HOW TO COMPLETE THIS TASK: Go through the entries below and copy every line that holds the word "KEYS".

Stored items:
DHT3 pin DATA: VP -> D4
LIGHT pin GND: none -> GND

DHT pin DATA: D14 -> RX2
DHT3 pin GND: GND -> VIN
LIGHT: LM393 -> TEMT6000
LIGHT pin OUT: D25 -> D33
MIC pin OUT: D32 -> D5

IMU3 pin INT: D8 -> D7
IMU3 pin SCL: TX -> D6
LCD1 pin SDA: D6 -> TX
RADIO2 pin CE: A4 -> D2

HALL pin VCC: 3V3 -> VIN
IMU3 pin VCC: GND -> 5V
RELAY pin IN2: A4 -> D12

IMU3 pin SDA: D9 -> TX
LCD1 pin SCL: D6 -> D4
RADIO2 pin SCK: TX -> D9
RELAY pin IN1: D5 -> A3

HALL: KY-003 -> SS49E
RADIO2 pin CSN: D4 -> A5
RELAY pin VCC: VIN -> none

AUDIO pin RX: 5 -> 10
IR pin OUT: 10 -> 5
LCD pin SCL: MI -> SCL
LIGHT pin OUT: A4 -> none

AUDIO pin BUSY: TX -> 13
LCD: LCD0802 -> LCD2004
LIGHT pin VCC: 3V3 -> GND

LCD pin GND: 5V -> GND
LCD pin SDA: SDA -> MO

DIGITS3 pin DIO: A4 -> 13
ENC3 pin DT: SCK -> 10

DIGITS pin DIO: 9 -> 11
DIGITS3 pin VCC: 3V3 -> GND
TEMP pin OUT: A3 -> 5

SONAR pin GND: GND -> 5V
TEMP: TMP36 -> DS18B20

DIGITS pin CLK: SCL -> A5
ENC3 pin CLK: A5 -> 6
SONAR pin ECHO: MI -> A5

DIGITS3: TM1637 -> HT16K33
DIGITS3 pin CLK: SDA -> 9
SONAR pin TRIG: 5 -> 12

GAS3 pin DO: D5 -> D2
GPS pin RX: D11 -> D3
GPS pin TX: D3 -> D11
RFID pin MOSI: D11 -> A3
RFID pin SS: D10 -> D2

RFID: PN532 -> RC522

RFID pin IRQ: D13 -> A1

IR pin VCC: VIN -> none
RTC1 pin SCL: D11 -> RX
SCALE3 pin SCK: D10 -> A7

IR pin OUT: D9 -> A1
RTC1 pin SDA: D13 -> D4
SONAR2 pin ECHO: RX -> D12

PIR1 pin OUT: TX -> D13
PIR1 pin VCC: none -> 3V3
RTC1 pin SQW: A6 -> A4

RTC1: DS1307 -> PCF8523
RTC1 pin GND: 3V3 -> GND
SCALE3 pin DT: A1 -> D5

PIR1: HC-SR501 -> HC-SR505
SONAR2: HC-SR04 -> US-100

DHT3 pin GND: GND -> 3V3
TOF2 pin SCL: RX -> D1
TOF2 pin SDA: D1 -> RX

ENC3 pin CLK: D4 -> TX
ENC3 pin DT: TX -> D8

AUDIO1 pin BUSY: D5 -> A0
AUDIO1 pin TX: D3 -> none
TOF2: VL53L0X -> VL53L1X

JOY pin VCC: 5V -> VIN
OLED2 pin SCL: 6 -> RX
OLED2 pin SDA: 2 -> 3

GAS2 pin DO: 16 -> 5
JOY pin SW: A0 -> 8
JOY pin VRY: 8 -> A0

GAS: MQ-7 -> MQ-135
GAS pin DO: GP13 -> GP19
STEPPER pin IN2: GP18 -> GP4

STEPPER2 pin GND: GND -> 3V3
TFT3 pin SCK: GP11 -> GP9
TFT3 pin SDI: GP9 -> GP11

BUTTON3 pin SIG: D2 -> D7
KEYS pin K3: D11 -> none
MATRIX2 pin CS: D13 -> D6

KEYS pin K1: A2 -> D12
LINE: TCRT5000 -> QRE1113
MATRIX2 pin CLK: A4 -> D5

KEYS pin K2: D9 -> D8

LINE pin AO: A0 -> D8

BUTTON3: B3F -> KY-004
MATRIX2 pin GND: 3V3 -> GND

RESULT OF THIS TASK:
KEYS pin K3: D11 -> none
KEYS pin K1: A2 -> D12
KEYS pin K2: D9 -> D8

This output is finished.